Return every record below exactly as written, omitting any pictures.
··· Data for analysis
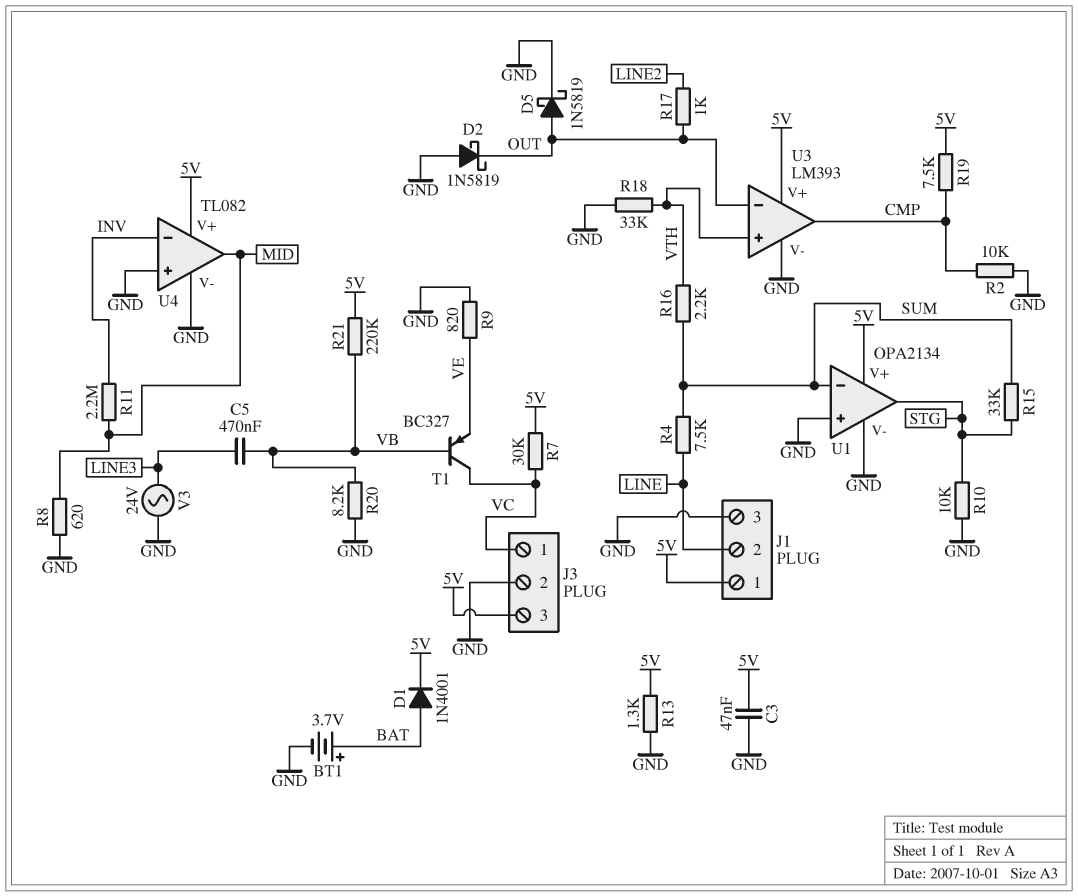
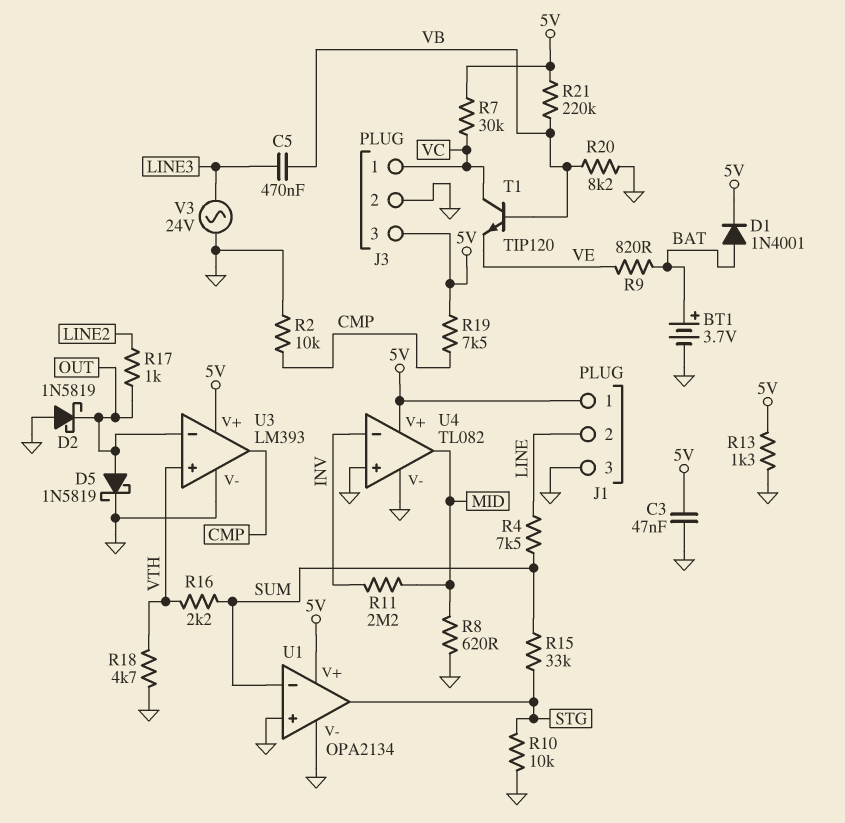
R9: 820 (GND, VE) -> 820 (BAT, VE)
R18: 33k (GND, VTH) -> 4.7k (GND, VTH)
T1: PNP BC327 (B VB, C VC, E VE) -> NPN TIP120 (B VB, C VC, E VE)

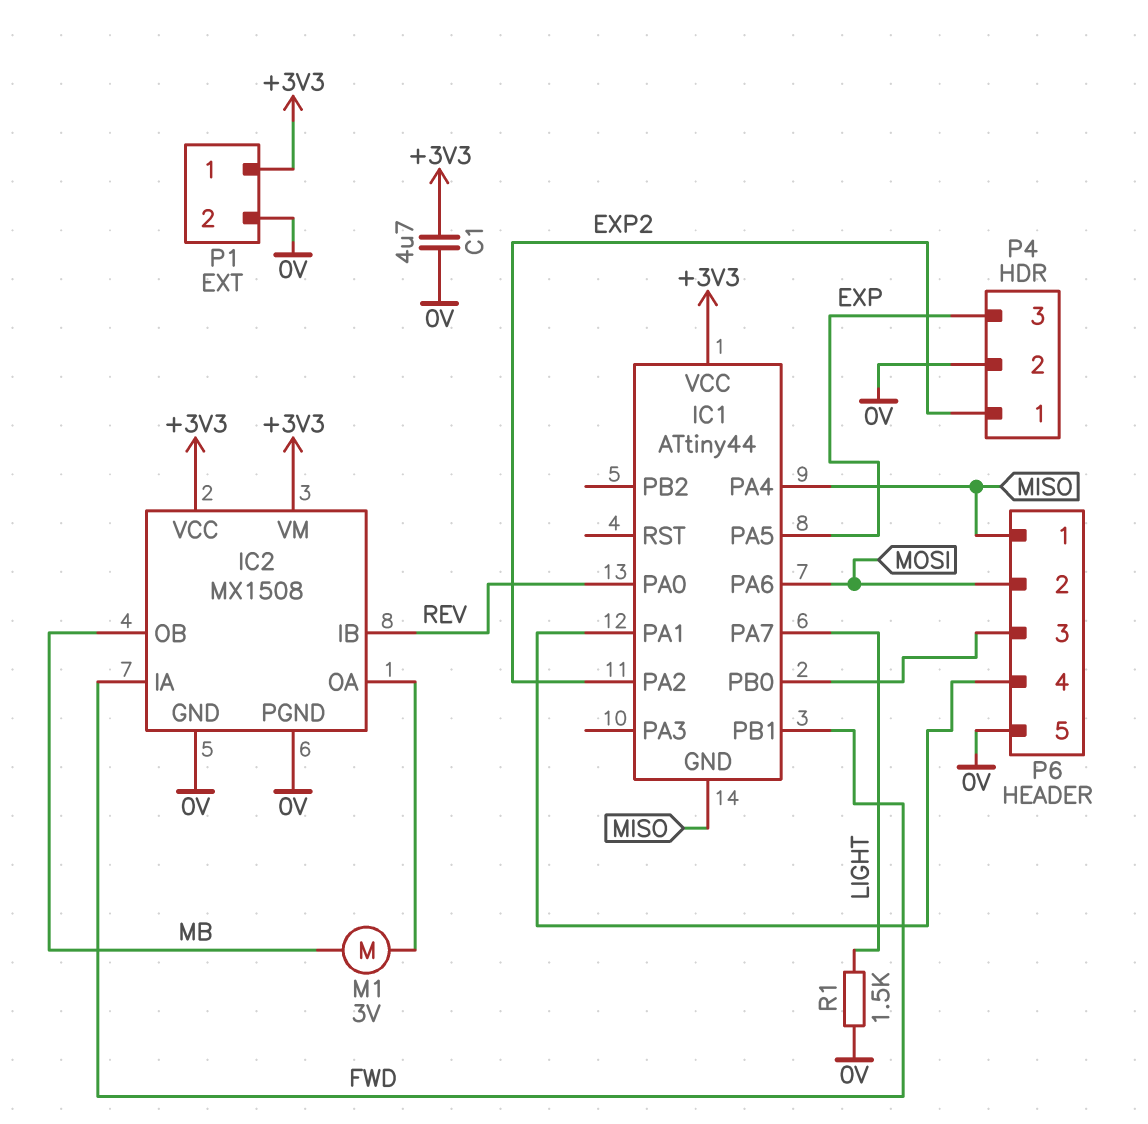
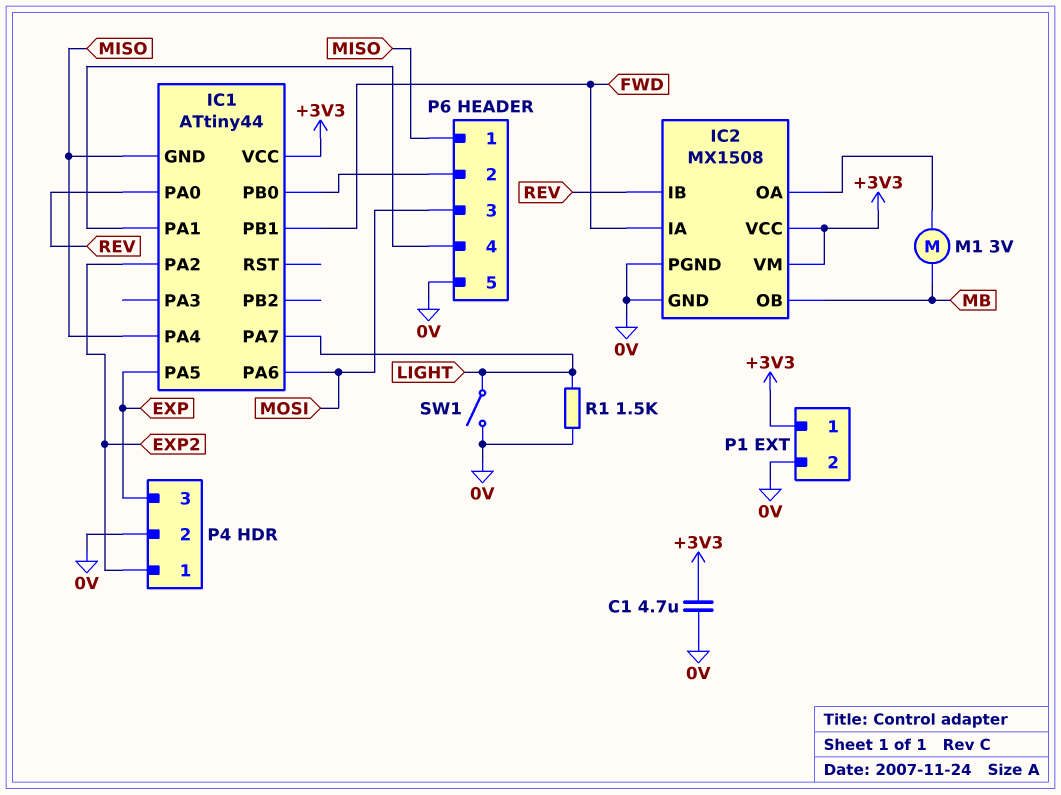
P6 pin 2: MOSI -> IC1/PB0
P6 pin 3: IC1/PB0 -> MOSI
SW1: none -> switch (0V, LIGHT)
······
Result below:
R9: 820 (GND, VE) -> 820 (BAT, VE)
R18: 33k (GND, VTH) -> 4.7k (GND, VTH)
T1: PNP BC327 (B VB, C VC, E VE) -> NPN TIP120 (B VB, C VC, E VE)

P6 pin 2: MOSI -> IC1/PB0
P6 pin 3: IC1/PB0 -> MOSI
SW1: none -> switch (0V, LIGHT)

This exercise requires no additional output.